SOURCE DATA.
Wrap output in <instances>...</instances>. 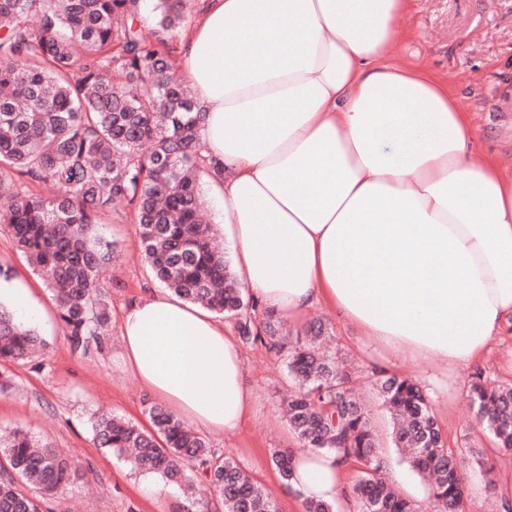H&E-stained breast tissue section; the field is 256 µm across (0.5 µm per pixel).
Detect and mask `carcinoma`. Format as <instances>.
<instances>
[{
	"label": "carcinoma",
	"mask_w": 512,
	"mask_h": 512,
	"mask_svg": "<svg viewBox=\"0 0 512 512\" xmlns=\"http://www.w3.org/2000/svg\"><path fill=\"white\" fill-rule=\"evenodd\" d=\"M184 0H156L157 20L141 25L140 0H0V223L53 291L73 351L99 342L109 321L100 288L114 260L95 233L102 215L130 213L152 279L177 296L235 319L240 339L281 355L296 390L288 423L302 450L357 465L352 492L360 512H416L383 471L356 372L321 347L325 327L309 325L293 341L272 311L259 320L231 260L211 242L199 178L224 174L200 144L203 112L176 76L173 36ZM50 187L34 193L32 185ZM46 346L33 327L0 303V390L7 364ZM393 423L395 448L430 478L436 512H458L464 470L494 465L481 450L447 446L423 389L380 374L373 380ZM478 425L512 451V385L488 389L474 374L468 393ZM151 427L102 413L92 430L102 448L186 491L198 477L224 512H279L239 464L160 404L144 409ZM298 450L270 456L285 486ZM0 512H41L40 498L68 488L80 471L24 428L0 441Z\"/></svg>",
	"instance_id": "cac0c4a2"
}]
</instances>
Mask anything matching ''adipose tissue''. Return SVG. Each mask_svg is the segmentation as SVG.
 <instances>
[{"mask_svg": "<svg viewBox=\"0 0 512 512\" xmlns=\"http://www.w3.org/2000/svg\"><path fill=\"white\" fill-rule=\"evenodd\" d=\"M177 74L204 110L237 281L285 321L325 304L370 342L468 366L512 321V173L472 160L471 116L397 62L410 0H204ZM121 362L186 425L227 436L252 407L238 340L146 291ZM347 464L298 453L299 499L346 498Z\"/></svg>", "mask_w": 512, "mask_h": 512, "instance_id": "ef3b65f1", "label": "adipose tissue"}]
</instances>
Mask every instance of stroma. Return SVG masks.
<instances>
[{
  "mask_svg": "<svg viewBox=\"0 0 512 512\" xmlns=\"http://www.w3.org/2000/svg\"><path fill=\"white\" fill-rule=\"evenodd\" d=\"M398 29L399 60L447 83L473 118L479 155L493 156L512 172V0H412ZM100 231L116 245L103 296L109 310L117 313L153 281L140 259L133 224L109 213ZM0 274L23 280L32 289L44 311L33 325L47 343L41 358L11 364L14 384L0 393V430L25 427L49 441L82 474L65 492L46 500L42 512H184L187 501L178 487L134 473L94 440L91 425L96 412L110 411L142 425L148 422L144 409L150 395L121 364L117 321L109 320L100 345L74 353L51 292L1 230ZM316 317L325 320L332 347L365 374L414 377L450 448L492 452V438L478 428L468 406V386L476 370L489 381L512 383V330L494 339L475 367L447 370L433 361L417 362L408 352L366 342L357 327L342 322L324 305L293 323V331L303 330ZM242 351L245 383L253 397L251 413L234 438L212 433L208 439L258 480L280 512H303L302 502L287 492L269 460L270 449L298 445L282 406L289 390L284 361L259 343L243 346ZM364 396L391 480L417 512H434L426 484L392 445L390 420L377 392L368 387Z\"/></svg>",
  "mask_w": 512,
  "mask_h": 512,
  "instance_id": "35a3bbf8",
  "label": "stroma"
}]
</instances>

CHALLENGE. Track down all lines above with the string "stroma" and copy them.

RESULT FOR THIS TASK.
Mask every instance of stroma. Return SVG masks.
  "label": "stroma"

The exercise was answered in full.